[Study material — start]

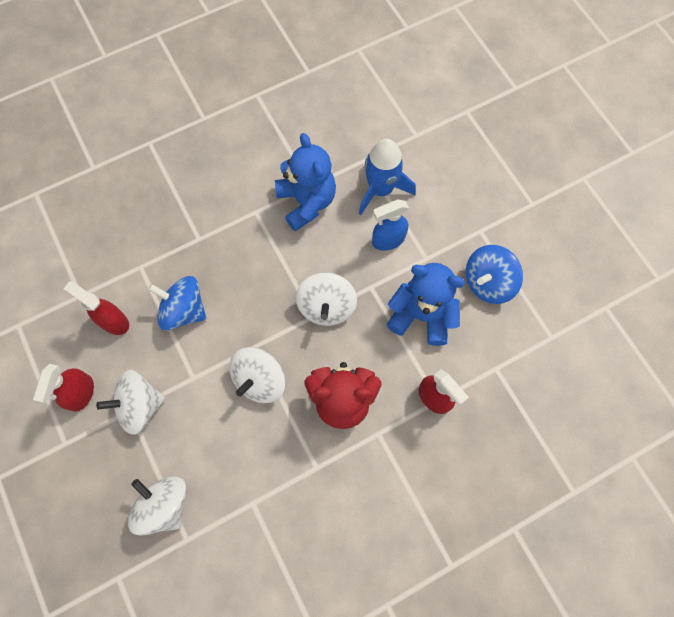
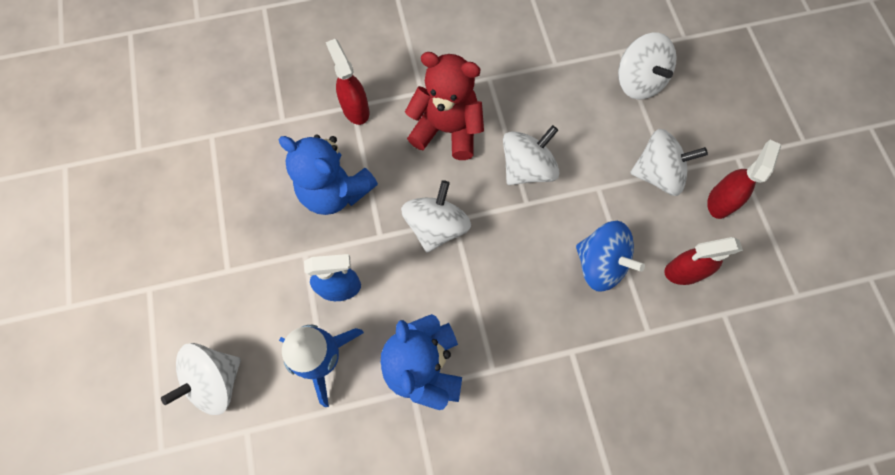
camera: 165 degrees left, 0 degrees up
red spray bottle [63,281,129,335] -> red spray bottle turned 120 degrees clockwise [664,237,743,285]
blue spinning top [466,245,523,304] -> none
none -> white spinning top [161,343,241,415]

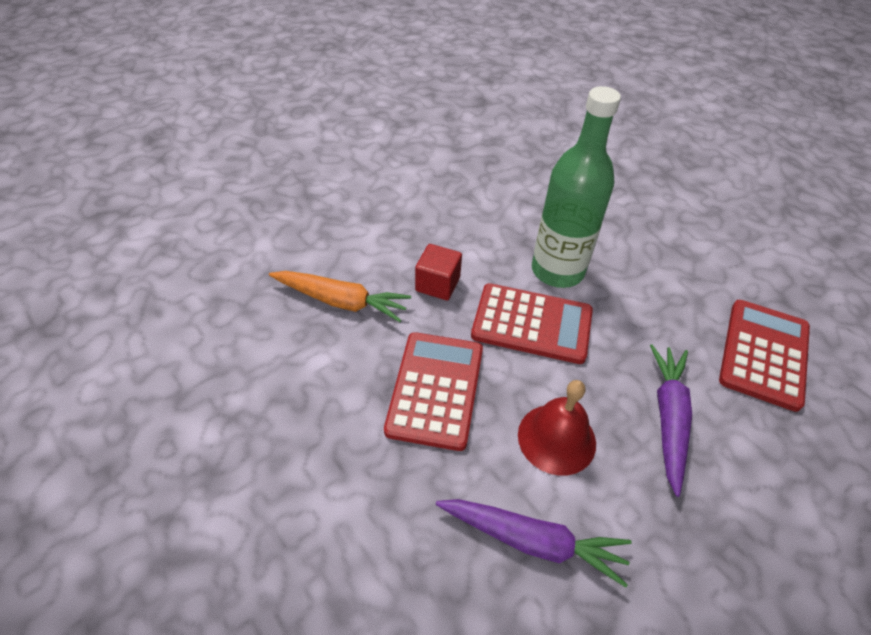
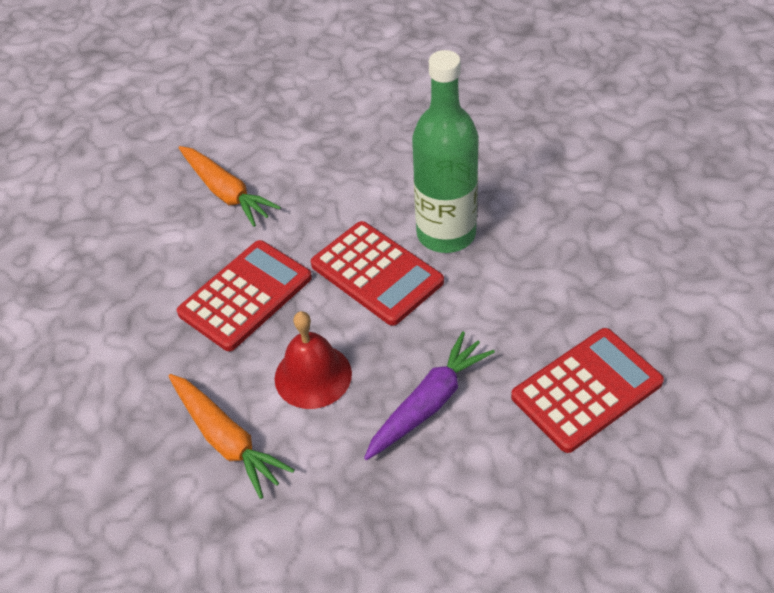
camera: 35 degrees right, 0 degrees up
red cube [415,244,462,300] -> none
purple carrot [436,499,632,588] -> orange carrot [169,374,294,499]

[Study material — finish]

Return each line from the material above exactly, but not the pictures.

Finished exercise>
camera: 165 degrees left, 0 degrees up
red spray bottle [63,281,129,335] -> red spray bottle turned 120 degrees clockwise [664,237,743,285]
blue spinning top [466,245,523,304] -> none
none -> white spinning top [161,343,241,415]

camera: 35 degrees right, 0 degrees up
red cube [415,244,462,300] -> none
purple carrot [436,499,632,588] -> orange carrot [169,374,294,499]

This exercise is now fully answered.